WHAT IS NEEDED:
Retype the listing that follows, exactly as written.
/---
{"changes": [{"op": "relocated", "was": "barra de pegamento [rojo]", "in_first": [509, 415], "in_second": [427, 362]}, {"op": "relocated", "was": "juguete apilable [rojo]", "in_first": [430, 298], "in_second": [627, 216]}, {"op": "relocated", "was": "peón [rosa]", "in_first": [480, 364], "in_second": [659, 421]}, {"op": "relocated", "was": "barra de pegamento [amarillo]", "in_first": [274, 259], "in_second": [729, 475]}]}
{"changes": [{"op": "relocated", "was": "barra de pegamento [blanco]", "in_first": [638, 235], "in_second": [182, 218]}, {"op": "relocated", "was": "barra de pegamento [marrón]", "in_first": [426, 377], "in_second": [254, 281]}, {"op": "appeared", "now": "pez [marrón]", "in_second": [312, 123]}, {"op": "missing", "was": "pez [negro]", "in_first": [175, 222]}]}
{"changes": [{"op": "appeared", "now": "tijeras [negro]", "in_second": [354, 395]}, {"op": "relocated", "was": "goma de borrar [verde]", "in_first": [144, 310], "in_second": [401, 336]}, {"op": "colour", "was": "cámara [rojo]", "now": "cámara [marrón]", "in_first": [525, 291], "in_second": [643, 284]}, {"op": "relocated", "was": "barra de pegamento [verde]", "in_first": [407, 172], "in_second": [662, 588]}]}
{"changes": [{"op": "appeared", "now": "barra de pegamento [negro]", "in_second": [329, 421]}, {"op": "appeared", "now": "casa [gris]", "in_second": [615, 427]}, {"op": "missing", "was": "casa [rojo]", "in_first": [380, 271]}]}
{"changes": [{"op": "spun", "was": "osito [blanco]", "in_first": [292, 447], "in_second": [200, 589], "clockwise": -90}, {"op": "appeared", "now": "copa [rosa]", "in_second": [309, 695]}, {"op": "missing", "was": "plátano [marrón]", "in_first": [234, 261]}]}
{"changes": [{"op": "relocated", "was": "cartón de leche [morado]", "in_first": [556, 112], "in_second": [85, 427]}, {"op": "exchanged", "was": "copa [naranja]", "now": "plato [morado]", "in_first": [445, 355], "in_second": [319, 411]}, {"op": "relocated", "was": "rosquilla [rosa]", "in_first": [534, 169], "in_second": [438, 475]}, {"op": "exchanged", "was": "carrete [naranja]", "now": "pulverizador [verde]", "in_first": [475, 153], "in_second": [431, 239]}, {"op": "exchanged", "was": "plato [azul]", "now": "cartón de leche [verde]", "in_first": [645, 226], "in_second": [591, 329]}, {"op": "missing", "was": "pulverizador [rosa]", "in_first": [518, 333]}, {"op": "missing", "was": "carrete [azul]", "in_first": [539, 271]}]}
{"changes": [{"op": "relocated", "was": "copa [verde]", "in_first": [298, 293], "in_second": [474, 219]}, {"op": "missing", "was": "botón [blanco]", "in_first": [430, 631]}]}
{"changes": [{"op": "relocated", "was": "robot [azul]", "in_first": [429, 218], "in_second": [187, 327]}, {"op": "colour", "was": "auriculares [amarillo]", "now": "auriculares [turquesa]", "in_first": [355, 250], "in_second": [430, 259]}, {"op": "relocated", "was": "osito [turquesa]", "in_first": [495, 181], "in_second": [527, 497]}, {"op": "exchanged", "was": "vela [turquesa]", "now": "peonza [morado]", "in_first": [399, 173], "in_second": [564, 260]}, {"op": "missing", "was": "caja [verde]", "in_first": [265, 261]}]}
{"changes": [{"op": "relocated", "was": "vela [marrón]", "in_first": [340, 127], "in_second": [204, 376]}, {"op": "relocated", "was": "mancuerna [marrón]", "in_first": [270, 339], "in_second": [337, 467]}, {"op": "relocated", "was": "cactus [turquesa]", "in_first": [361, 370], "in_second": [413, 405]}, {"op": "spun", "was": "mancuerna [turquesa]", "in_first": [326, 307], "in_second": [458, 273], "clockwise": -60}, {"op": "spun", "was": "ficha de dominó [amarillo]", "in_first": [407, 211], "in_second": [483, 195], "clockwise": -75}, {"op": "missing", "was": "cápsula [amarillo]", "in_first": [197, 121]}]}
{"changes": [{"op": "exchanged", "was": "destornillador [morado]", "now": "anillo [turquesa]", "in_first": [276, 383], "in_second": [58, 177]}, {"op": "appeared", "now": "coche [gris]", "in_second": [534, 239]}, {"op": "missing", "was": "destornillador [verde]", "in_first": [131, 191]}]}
\---
ANSWER SECTION:
{"changes": [{"op": "relocated", "was": "barra de pegamento [rojo]", "in_first": [509, 415], "in_second": [427, 362]}, {"op": "relocated", "was": "juguete apilable [rojo]", "in_first": [430, 298], "in_second": [627, 216]}, {"op": "relocated", "was": "peón [rosa]", "in_first": [480, 364], "in_second": [659, 421]}, {"op": "relocated", "was": "barra de pegamento [amarillo]", "in_first": [274, 259], "in_second": [729, 475]}]}
{"changes": [{"op": "relocated", "was": "barra de pegamento [blanco]", "in_first": [638, 235], "in_second": [182, 218]}, {"op": "relocated", "was": "barra de pegamento [marrón]", "in_first": [426, 377], "in_second": [254, 281]}, {"op": "appeared", "now": "pez [marrón]", "in_second": [312, 123]}, {"op": "missing", "was": "pez [negro]", "in_first": [175, 222]}]}
{"changes": [{"op": "appeared", "now": "tijeras [negro]", "in_second": [354, 395]}, {"op": "relocated", "was": "goma de borrar [verde]", "in_first": [144, 310], "in_second": [401, 336]}, {"op": "colour", "was": "cámara [rojo]", "now": "cámara [marrón]", "in_first": [525, 291], "in_second": [643, 284]}, {"op": "relocated", "was": "barra de pegamento [verde]", "in_first": [407, 172], "in_second": [662, 588]}]}
{"changes": [{"op": "appeared", "now": "barra de pegamento [negro]", "in_second": [329, 421]}, {"op": "appeared", "now": "casa [gris]", "in_second": [615, 427]}, {"op": "missing", "was": "casa [rojo]", "in_first": [380, 271]}]}
{"changes": [{"op": "spun", "was": "osito [blanco]", "in_first": [292, 447], "in_second": [200, 589], "clockwise": -90}, {"op": "appeared", "now": "copa [rosa]", "in_second": [309, 695]}, {"op": "missing", "was": "plátano [marrón]", "in_first": [234, 261]}]}
{"changes": [{"op": "relocated", "was": "cartón de leche [morado]", "in_first": [556, 112], "in_second": [85, 427]}, {"op": "exchanged", "was": "copa [naranja]", "now": "plato [morado]", "in_first": [445, 355], "in_second": [319, 411]}, {"op": "relocated", "was": "rosquilla [rosa]", "in_first": [534, 169], "in_second": [438, 475]}, {"op": "exchanged", "was": "carrete [naranja]", "now": "pulverizador [verde]", "in_first": [475, 153], "in_second": [431, 239]}, {"op": "exchanged", "was": "plato [azul]", "now": "cartón de leche [verde]", "in_first": [645, 226], "in_second": [591, 329]}, {"op": "missing", "was": "pulverizador [rosa]", "in_first": [518, 333]}, {"op": "missing", "was": "carrete [azul]", "in_first": [539, 271]}]}
{"changes": [{"op": "relocated", "was": "copa [verde]", "in_first": [298, 293], "in_second": [474, 219]}, {"op": "missing", "was": "botón [blanco]", "in_first": [430, 631]}]}
{"changes": [{"op": "relocated", "was": "robot [azul]", "in_first": [429, 218], "in_second": [187, 327]}, {"op": "colour", "was": "auriculares [amarillo]", "now": "auriculares [turquesa]", "in_first": [355, 250], "in_second": [430, 259]}, {"op": "relocated", "was": "osito [turquesa]", "in_first": [495, 181], "in_second": [527, 497]}, {"op": "exchanged", "was": "vela [turquesa]", "now": "peonza [morado]", "in_first": [399, 173], "in_second": [564, 260]}, {"op": "missing", "was": "caja [verde]", "in_first": [265, 261]}]}
{"changes": [{"op": "relocated", "was": "vela [marrón]", "in_first": [340, 127], "in_second": [204, 376]}, {"op": "relocated", "was": "mancuerna [marrón]", "in_first": [270, 339], "in_second": [337, 467]}, {"op": "relocated", "was": "cactus [turquesa]", "in_first": [361, 370], "in_second": [413, 405]}, {"op": "spun", "was": "mancuerna [turquesa]", "in_first": [326, 307], "in_second": [458, 273], "clockwise": -60}, {"op": "spun", "was": "ficha de dominó [amarillo]", "in_first": [407, 211], "in_second": [483, 195], "clockwise": -75}, {"op": "missing", "was": "cápsula [amarillo]", "in_first": [197, 121]}]}
{"changes": [{"op": "exchanged", "was": "destornillador [morado]", "now": "anillo [turquesa]", "in_first": [276, 383], "in_second": [58, 177]}, {"op": "appeared", "now": "coche [gris]", "in_second": [534, 239]}, {"op": "missing", "was": "destornillador [verde]", "in_first": [131, 191]}]}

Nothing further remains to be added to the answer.